--- SOURCE MATERIAL Enclosed Below ---

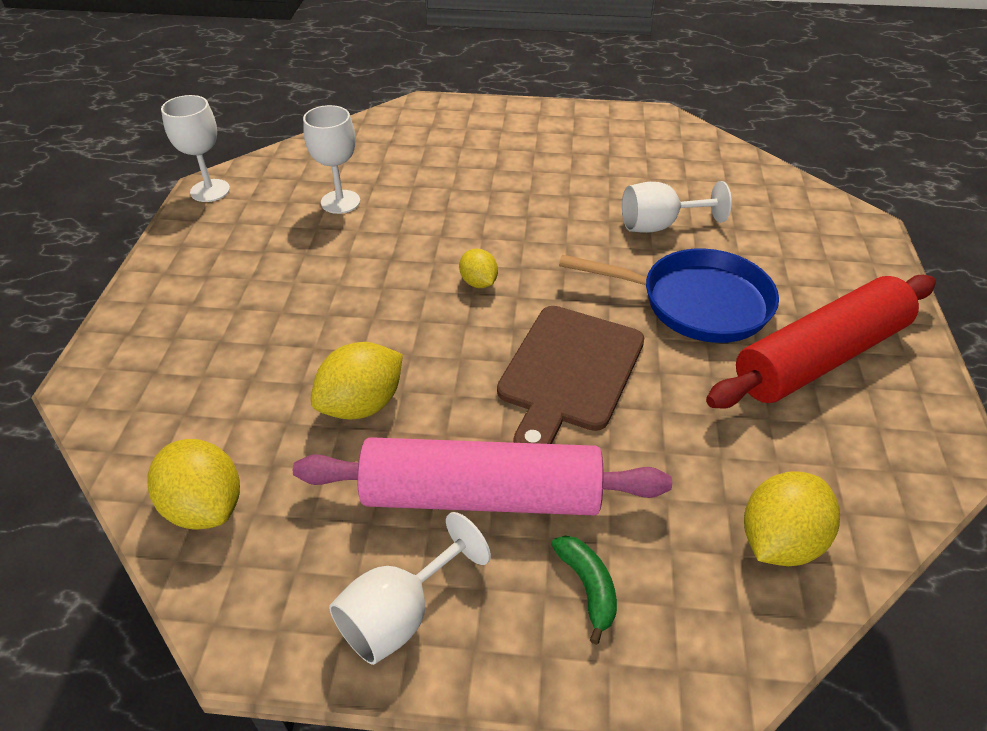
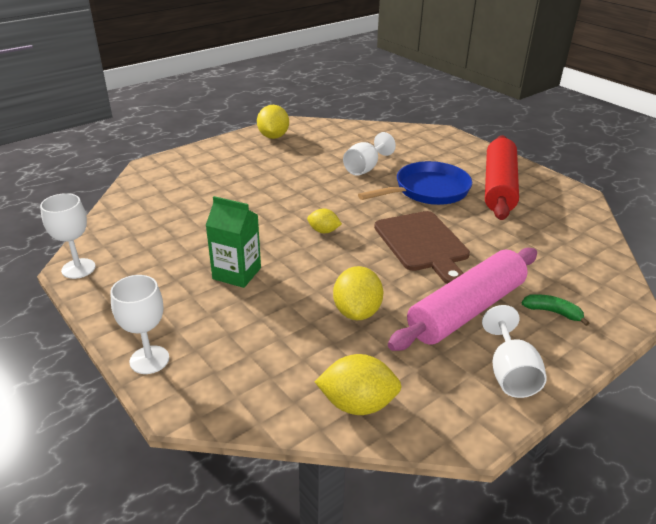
camera: 45 degrees left, 10 degrees down
(320, 279) = (237, 273): none -> green carton
(340, 202) = (182, 233): white goblet -> white goblet (149, 360)
(779, 541) = (580, 254): yellow lemon -> yellow lemon (273, 136)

--- End of Enclosed SOURCE MATERIAL ---

WHAT IS BEING ASKED
For this exercise, reproduce exactly each line from the one containing "(320, 279) = (237, 273): none -> green carton" through the last line of the data, and no others.

OUTPUT
(320, 279) = (237, 273): none -> green carton
(340, 202) = (182, 233): white goblet -> white goblet (149, 360)
(779, 541) = (580, 254): yellow lemon -> yellow lemon (273, 136)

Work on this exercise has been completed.